### PROBLEM TO WORK ON
Locate the string "TEMP" in the records below. Copy every line where it occurs.

[EXERCISE MATERIALS]

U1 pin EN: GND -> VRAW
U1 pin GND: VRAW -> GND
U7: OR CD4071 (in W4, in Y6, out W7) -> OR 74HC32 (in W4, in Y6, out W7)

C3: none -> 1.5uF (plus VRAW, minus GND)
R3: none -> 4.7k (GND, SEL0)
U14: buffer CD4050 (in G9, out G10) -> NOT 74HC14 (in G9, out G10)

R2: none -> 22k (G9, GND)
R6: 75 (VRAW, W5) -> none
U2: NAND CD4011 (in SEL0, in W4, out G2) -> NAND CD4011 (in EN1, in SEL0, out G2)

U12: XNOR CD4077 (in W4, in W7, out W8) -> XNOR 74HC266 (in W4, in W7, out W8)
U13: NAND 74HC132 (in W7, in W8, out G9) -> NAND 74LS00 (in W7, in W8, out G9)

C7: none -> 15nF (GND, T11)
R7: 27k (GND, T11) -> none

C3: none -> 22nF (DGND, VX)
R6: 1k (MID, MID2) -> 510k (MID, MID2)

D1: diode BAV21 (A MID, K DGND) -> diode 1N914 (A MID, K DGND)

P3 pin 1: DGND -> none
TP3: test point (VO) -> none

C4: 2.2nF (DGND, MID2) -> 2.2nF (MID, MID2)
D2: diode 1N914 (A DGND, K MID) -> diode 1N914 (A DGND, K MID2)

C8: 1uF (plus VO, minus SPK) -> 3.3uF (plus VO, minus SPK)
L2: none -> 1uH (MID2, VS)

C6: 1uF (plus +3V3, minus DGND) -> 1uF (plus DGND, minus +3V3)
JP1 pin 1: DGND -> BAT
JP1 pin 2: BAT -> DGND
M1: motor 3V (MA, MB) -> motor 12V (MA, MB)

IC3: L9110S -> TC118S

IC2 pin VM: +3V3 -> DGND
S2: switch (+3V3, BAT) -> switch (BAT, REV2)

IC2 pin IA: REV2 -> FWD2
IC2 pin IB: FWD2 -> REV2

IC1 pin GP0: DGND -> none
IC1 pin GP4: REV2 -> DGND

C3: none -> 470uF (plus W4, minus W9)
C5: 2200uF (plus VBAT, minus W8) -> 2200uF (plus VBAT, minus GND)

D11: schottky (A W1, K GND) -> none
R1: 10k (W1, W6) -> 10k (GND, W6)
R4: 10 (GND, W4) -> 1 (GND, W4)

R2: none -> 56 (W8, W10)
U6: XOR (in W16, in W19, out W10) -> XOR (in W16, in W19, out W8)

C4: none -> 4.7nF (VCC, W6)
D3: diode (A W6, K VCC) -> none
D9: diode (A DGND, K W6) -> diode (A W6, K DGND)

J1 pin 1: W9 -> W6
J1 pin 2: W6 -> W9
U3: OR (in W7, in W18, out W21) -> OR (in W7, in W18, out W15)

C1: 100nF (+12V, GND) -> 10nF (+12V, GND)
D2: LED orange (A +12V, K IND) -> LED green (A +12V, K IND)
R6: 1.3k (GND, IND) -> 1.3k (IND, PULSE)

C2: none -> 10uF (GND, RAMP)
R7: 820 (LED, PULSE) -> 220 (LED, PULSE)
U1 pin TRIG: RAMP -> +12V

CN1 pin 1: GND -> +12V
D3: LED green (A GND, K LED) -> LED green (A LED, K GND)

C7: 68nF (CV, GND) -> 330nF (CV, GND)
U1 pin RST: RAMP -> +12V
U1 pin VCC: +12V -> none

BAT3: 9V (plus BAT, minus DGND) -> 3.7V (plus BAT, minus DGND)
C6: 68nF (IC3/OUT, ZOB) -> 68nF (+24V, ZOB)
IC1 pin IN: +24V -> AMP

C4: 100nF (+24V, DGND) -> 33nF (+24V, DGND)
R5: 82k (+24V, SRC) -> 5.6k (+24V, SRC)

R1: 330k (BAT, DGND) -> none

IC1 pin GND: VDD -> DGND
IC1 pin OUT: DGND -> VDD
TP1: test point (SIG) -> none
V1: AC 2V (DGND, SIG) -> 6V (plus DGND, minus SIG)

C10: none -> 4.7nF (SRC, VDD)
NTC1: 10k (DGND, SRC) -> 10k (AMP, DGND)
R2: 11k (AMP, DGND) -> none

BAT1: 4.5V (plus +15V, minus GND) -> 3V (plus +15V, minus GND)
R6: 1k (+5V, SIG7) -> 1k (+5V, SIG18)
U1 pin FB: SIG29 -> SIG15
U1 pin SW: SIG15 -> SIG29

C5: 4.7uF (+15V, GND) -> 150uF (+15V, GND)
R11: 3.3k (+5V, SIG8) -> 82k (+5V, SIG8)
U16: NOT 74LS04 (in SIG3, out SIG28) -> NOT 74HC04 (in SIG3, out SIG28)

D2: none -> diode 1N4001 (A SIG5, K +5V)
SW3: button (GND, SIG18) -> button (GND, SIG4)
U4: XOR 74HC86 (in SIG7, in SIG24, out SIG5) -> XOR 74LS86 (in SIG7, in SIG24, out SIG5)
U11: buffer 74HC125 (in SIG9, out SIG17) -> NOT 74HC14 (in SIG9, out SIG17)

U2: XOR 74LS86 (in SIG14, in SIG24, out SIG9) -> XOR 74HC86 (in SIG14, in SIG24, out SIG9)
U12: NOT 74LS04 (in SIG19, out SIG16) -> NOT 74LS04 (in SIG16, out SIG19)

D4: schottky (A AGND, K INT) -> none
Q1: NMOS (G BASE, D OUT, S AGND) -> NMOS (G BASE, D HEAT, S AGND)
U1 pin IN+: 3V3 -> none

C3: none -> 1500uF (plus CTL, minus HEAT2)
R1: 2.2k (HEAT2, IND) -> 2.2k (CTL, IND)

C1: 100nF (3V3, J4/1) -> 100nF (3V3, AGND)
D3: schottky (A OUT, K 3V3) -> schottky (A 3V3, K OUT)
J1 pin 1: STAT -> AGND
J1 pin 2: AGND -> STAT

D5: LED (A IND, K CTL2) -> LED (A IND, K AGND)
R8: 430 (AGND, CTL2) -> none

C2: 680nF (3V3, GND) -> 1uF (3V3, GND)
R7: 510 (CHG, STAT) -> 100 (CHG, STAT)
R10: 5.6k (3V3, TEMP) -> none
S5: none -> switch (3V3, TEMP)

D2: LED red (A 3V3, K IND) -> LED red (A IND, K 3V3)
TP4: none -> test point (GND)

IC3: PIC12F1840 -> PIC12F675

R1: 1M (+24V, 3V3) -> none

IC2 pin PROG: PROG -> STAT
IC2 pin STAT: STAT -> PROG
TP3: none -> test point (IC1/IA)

[/EXERCISE MATERIALS]

### COMPLETED EXERCISE
R10: 5.6k (3V3, TEMP) -> none
S5: none -> switch (3V3, TEMP)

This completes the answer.